◆ **EXERCISE BRIEF**:
What needs reproducing is the run of lines in the data below starting at the line with "(189, 185) = (638, 328): red" and ending at the line with "camera: 15 degrees left, 0 degrees up", both ends included. Copy it exactly, without pictures, and add nothing.

◆ **SUPPLIED DATA**:
+---+

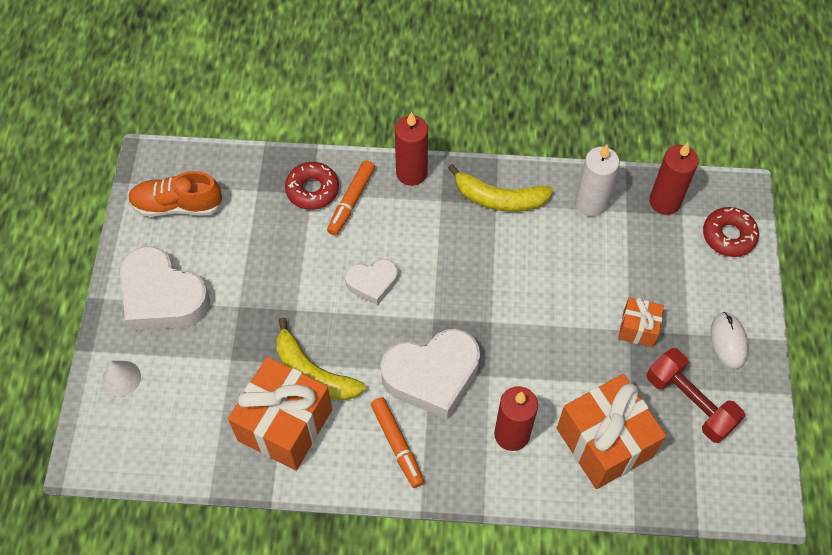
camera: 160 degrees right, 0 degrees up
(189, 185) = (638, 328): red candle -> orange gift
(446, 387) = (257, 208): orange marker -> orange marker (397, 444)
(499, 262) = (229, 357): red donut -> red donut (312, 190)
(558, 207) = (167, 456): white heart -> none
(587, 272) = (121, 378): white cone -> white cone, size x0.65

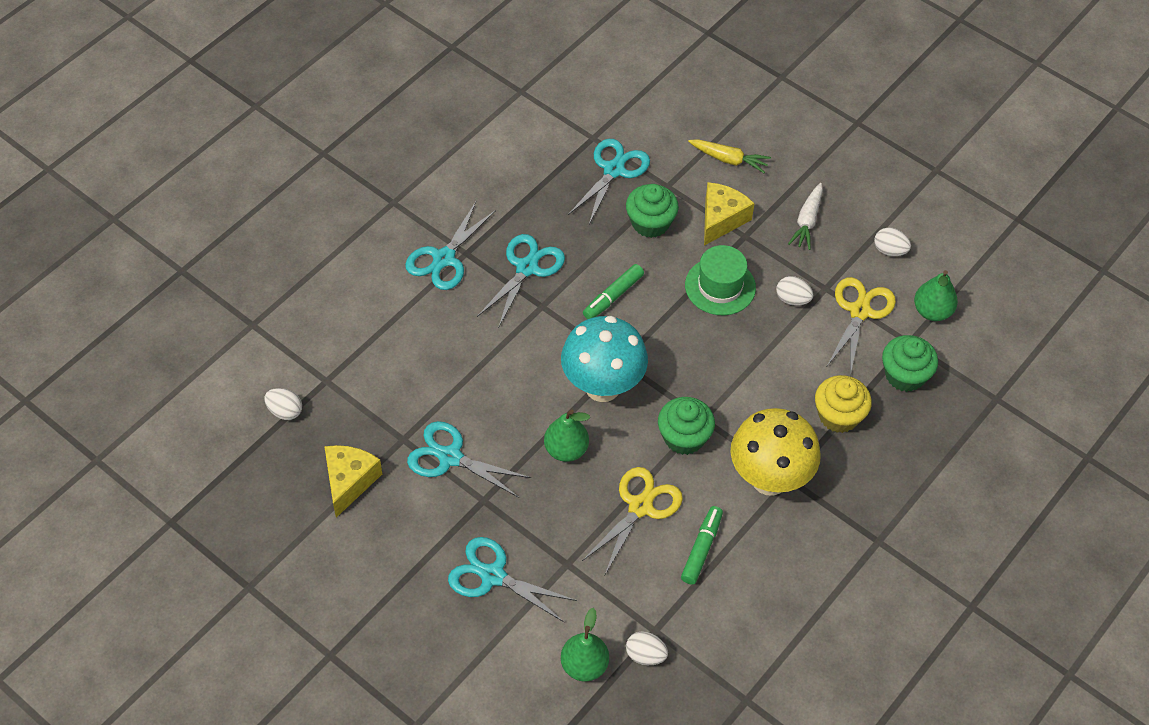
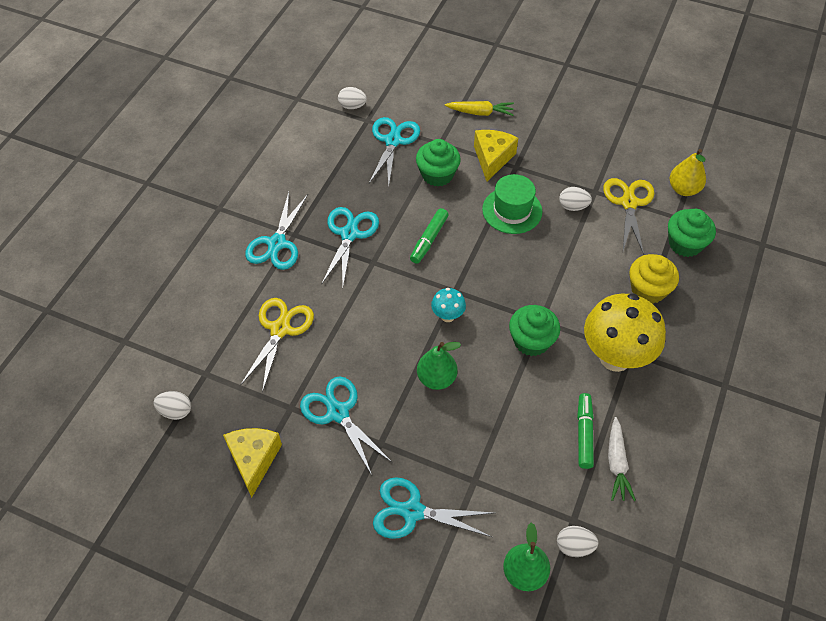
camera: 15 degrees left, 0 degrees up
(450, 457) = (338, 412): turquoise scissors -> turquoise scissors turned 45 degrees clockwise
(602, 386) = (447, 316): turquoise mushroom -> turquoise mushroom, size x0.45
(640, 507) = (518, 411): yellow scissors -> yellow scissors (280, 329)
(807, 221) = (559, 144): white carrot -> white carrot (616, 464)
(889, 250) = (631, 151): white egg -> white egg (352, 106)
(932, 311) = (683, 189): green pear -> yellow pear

+---+

◆ **TASK ANSWER**:
(189, 185) = (638, 328): red candle -> orange gift
(446, 387) = (257, 208): orange marker -> orange marker (397, 444)
(499, 262) = (229, 357): red donut -> red donut (312, 190)
(558, 207) = (167, 456): white heart -> none
(587, 272) = (121, 378): white cone -> white cone, size x0.65

camera: 15 degrees left, 0 degrees up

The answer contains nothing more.